• _Exercise prompt_:
Every record below needs to be written out exactly, apart from the pictures.

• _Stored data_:

-------

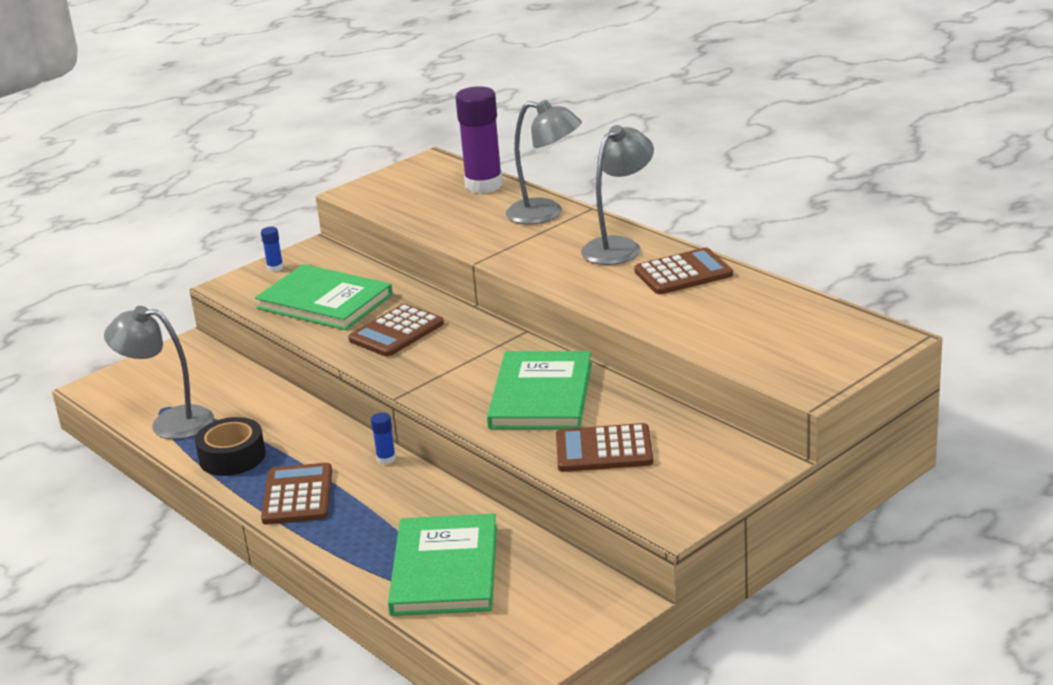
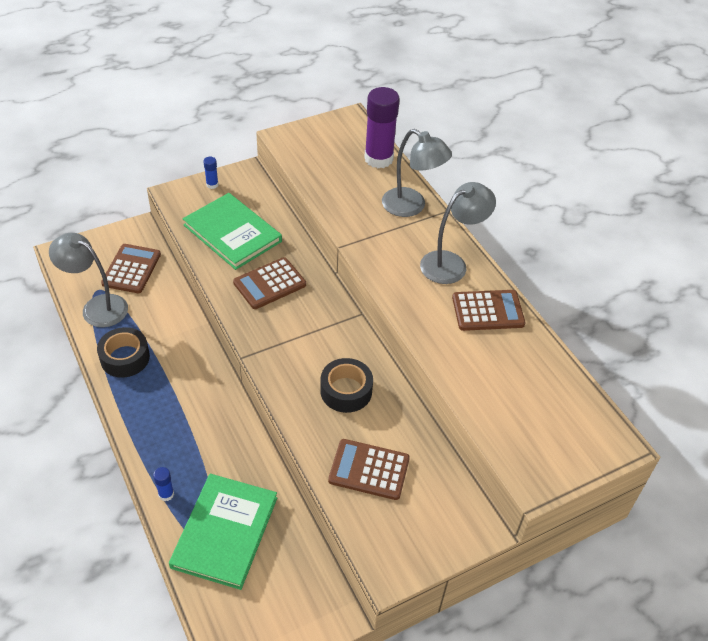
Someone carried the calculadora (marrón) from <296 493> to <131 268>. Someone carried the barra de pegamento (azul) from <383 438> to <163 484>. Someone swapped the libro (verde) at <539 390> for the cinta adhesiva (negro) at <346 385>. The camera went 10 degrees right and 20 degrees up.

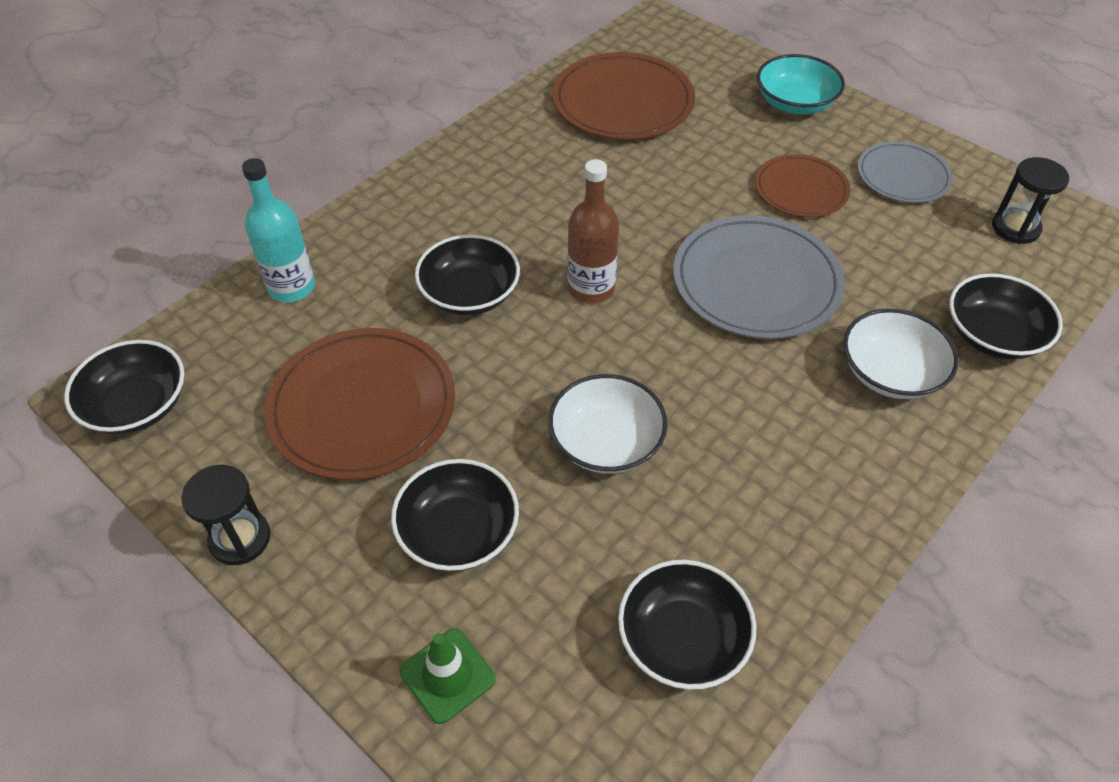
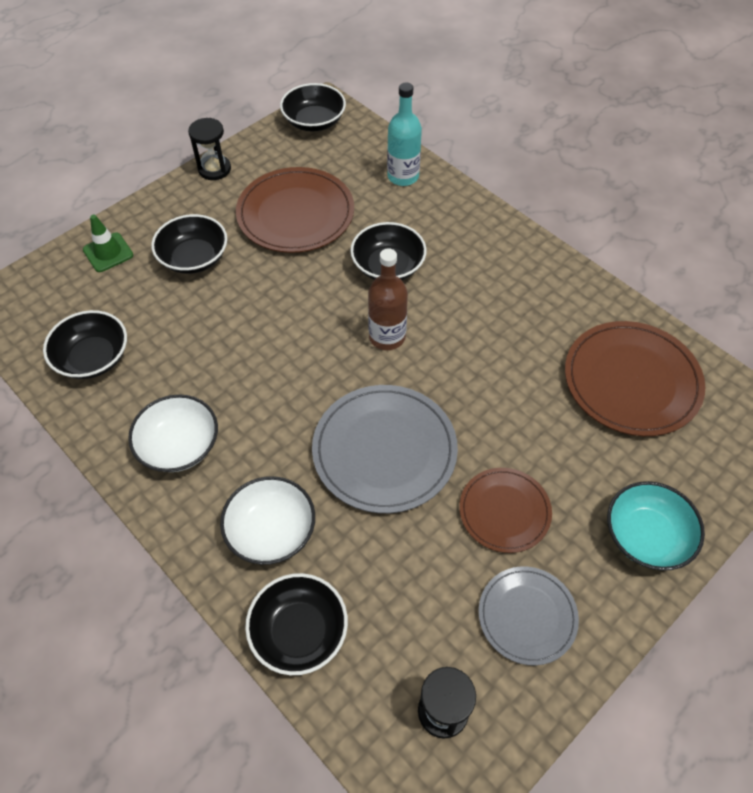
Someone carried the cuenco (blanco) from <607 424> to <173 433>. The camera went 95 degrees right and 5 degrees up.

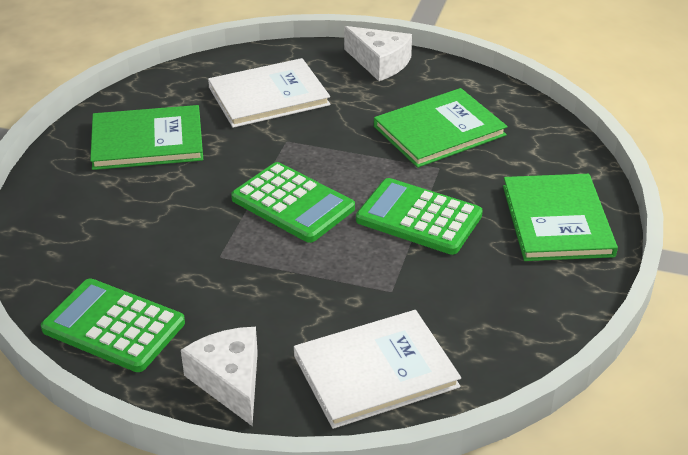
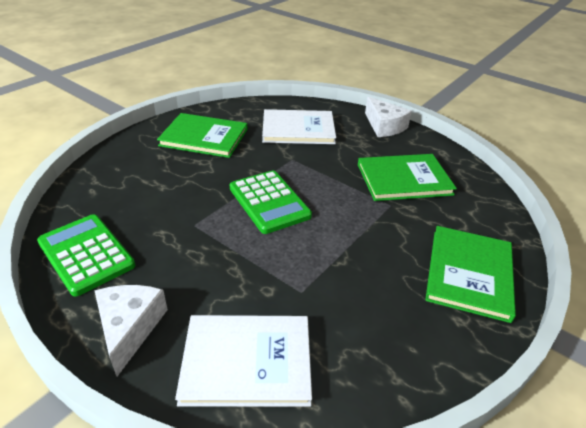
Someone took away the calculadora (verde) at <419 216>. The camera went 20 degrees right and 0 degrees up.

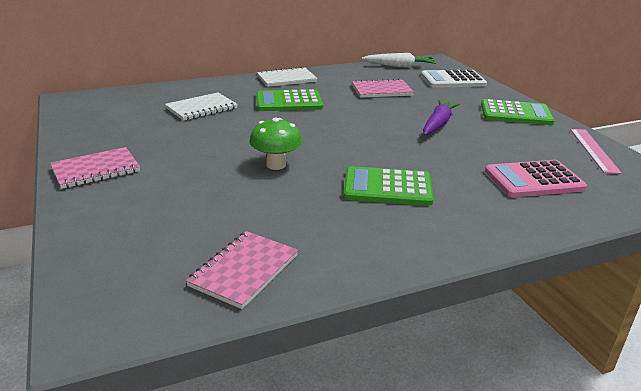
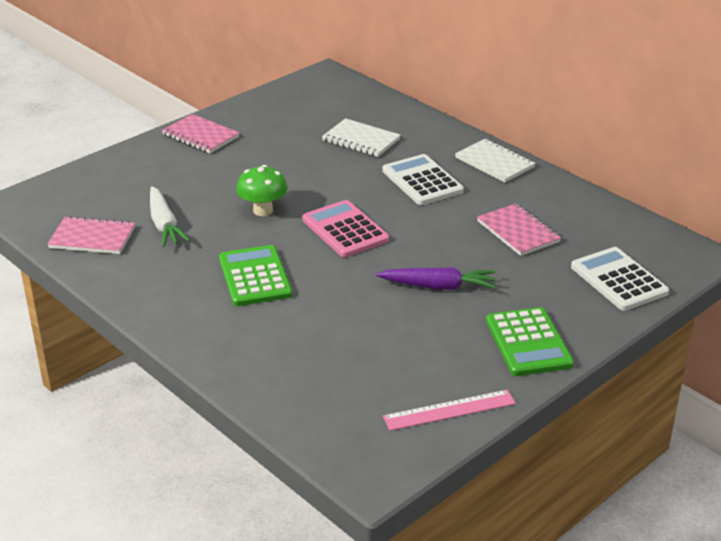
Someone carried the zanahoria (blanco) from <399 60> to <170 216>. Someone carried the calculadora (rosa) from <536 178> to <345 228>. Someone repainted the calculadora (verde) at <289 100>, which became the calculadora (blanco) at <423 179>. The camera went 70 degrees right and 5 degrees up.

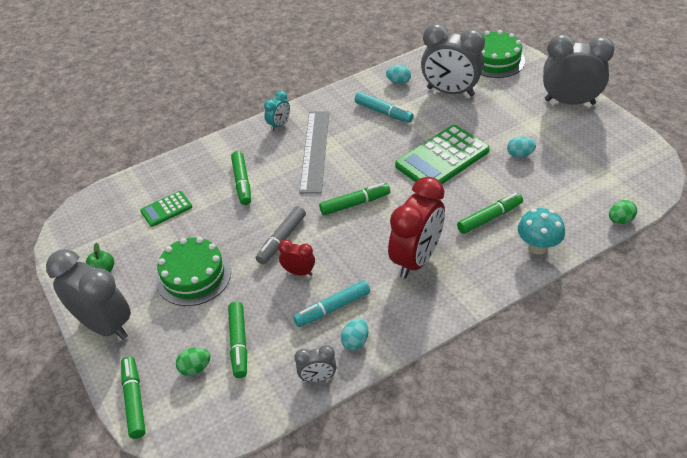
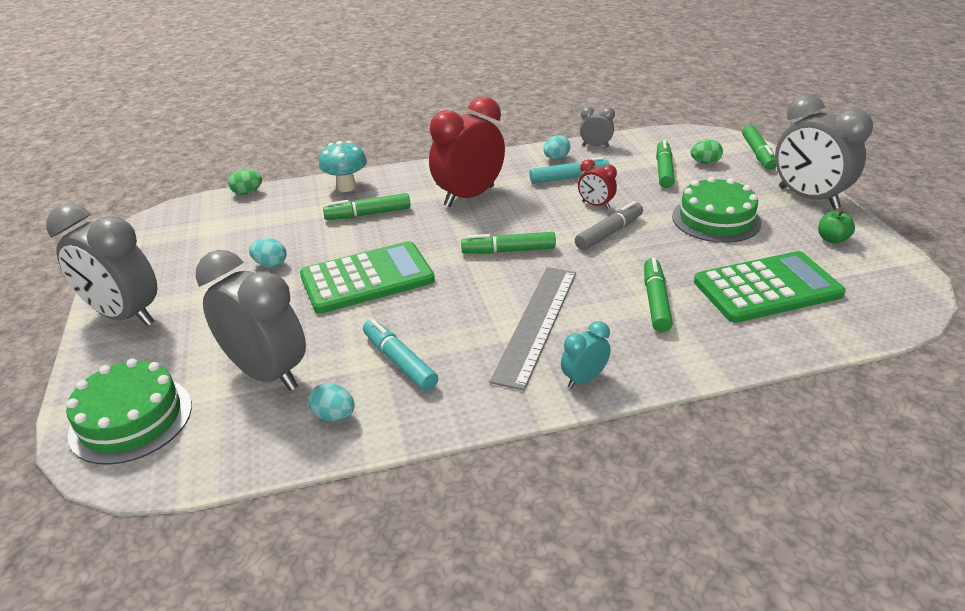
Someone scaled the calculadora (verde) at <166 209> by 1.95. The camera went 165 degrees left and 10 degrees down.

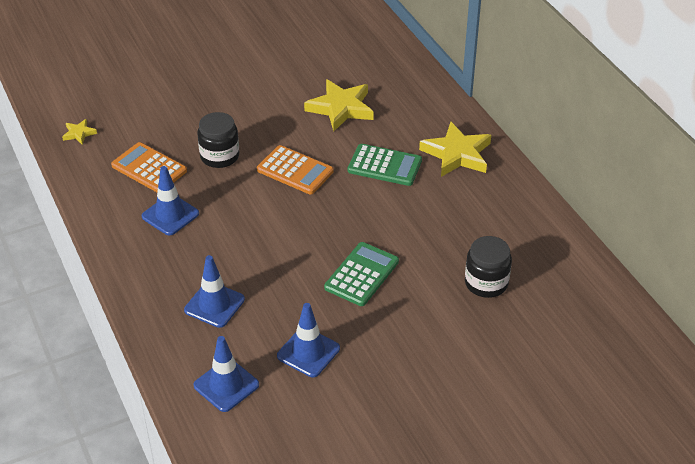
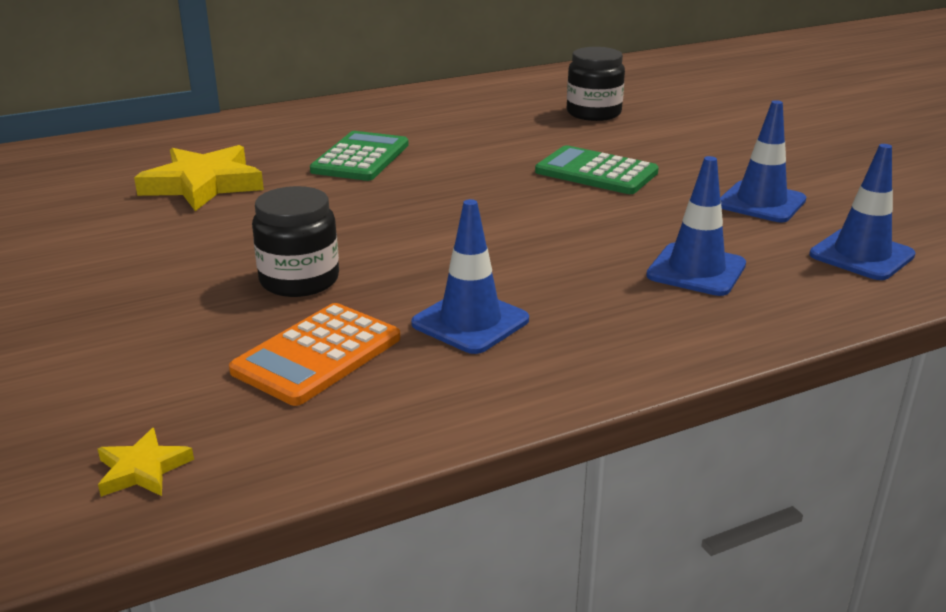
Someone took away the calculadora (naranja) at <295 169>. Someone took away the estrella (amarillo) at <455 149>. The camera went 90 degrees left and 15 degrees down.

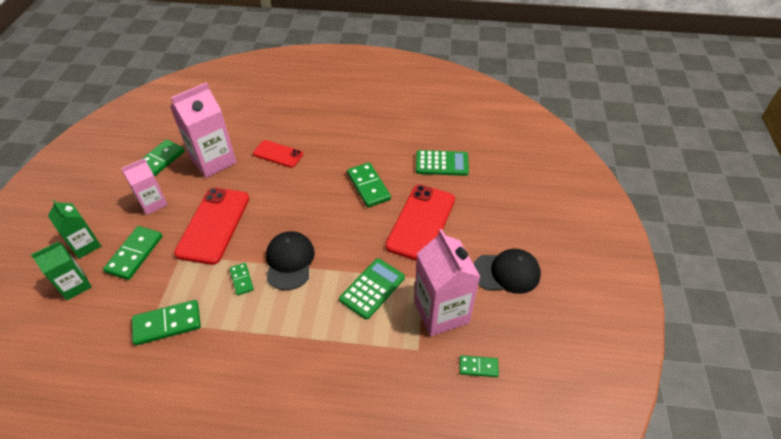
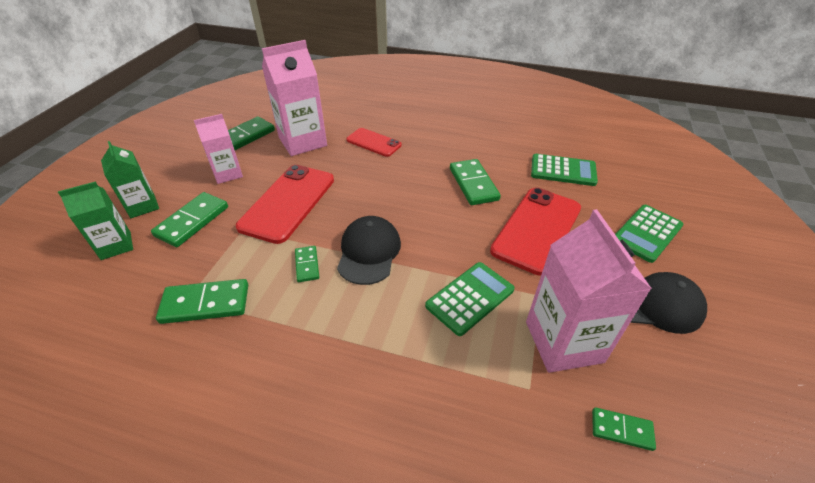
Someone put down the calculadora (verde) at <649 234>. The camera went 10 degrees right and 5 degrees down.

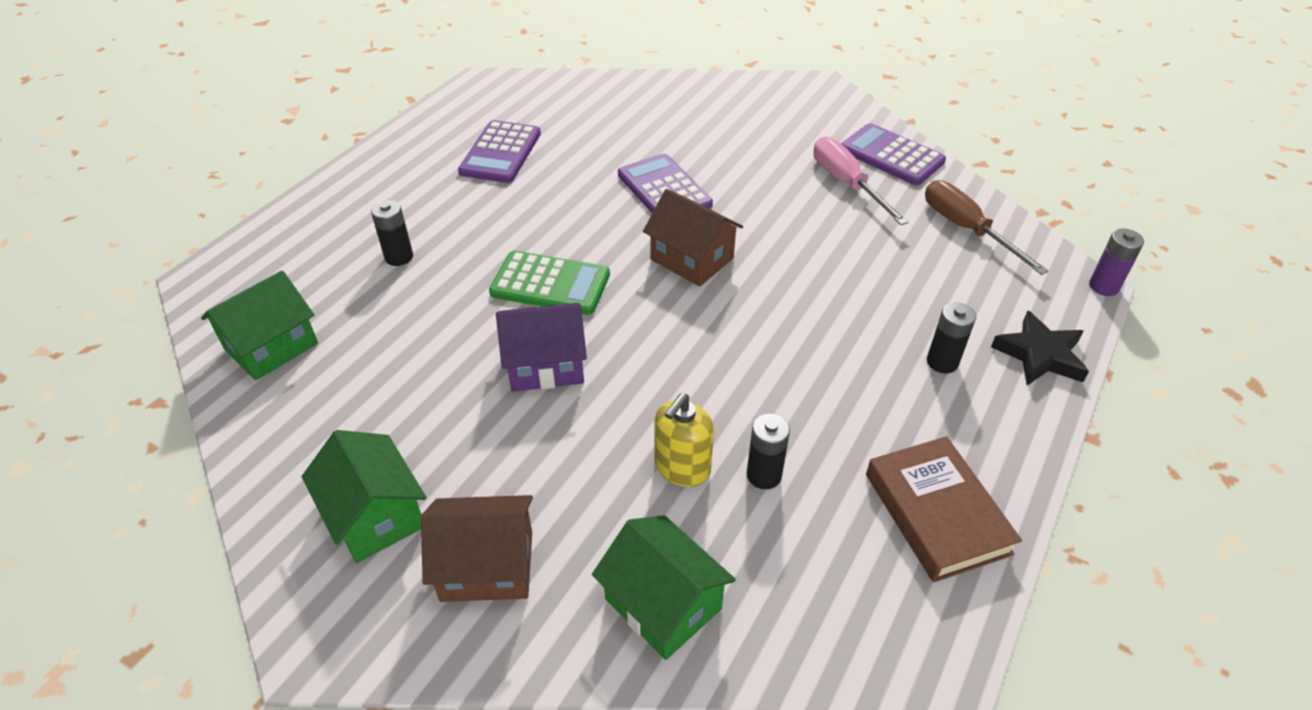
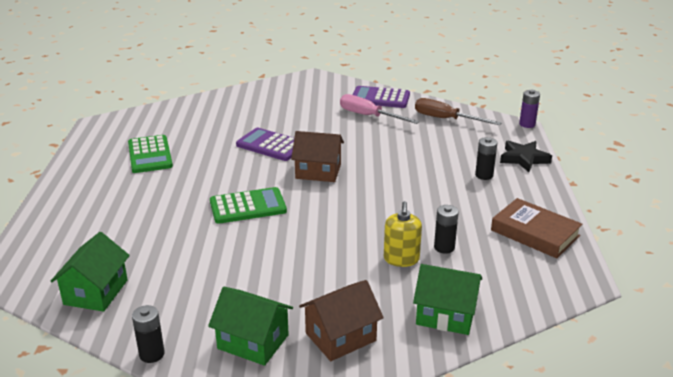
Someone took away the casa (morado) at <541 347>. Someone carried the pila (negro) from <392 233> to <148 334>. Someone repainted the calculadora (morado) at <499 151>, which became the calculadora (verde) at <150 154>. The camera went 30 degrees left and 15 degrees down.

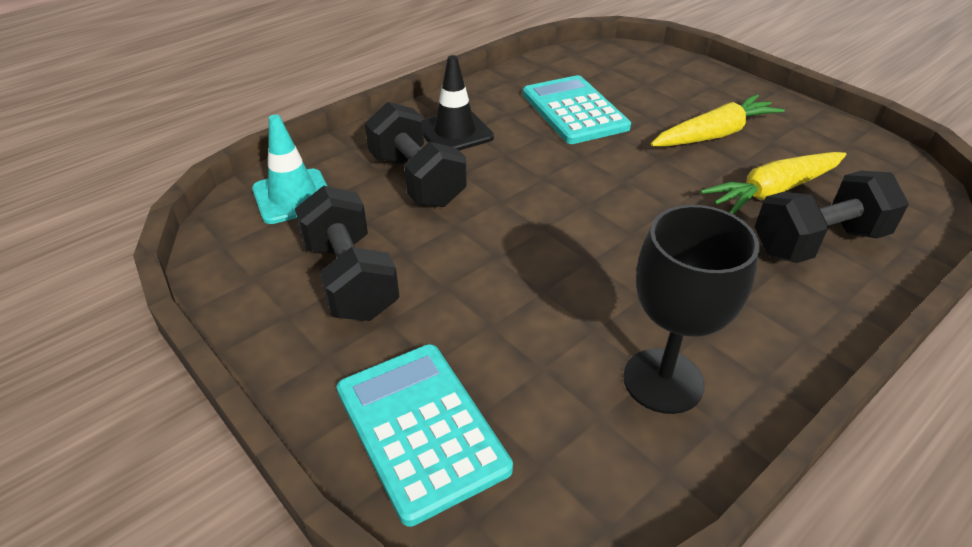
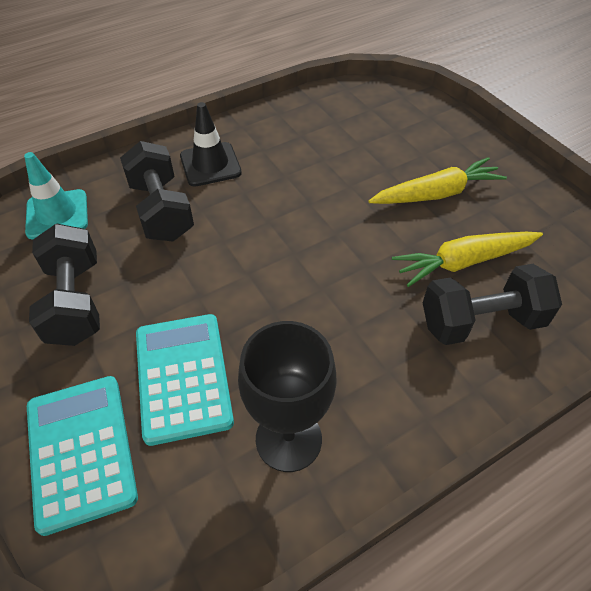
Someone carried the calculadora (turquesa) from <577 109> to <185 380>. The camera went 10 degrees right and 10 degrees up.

-------

• _Result for this task_:
Someone carried the calculadora (marrón) from <296 493> to <131 268>. Someone carried the barra de pegamento (azul) from <383 438> to <163 484>. Someone swapped the libro (verde) at <539 390> for the cinta adhesiva (negro) at <346 385>. The camera went 10 degrees right and 20 degrees up.

Someone carried the cuenco (blanco) from <607 424> to <173 433>. The camera went 95 degrees right and 5 degrees up.

Someone took away the calculadora (verde) at <419 216>. The camera went 20 degrees right and 0 degrees up.

Someone carried the zanahoria (blanco) from <399 60> to <170 216>. Someone carried the calculadora (rosa) from <536 178> to <345 228>. Someone repainted the calculadora (verde) at <289 100>, which became the calculadora (blanco) at <423 179>. The camera went 70 degrees right and 5 degrees up.

Someone scaled the calculadora (verde) at <166 209> by 1.95. The camera went 165 degrees left and 10 degrees down.

Someone took away the calculadora (naranja) at <295 169>. Someone took away the estrella (amarillo) at <455 149>. The camera went 90 degrees left and 15 degrees down.

Someone put down the calculadora (verde) at <649 234>. The camera went 10 degrees right and 5 degrees down.

Someone took away the casa (morado) at <541 347>. Someone carried the pila (negro) from <392 233> to <148 334>. Someone repainted the calculadora (morado) at <499 151>, which became the calculadora (verde) at <150 154>. The camera went 30 degrees left and 15 degrees down.

Someone carried the calculadora (turquesa) from <577 109> to <185 380>. The camera went 10 degrees right and 10 degrees up.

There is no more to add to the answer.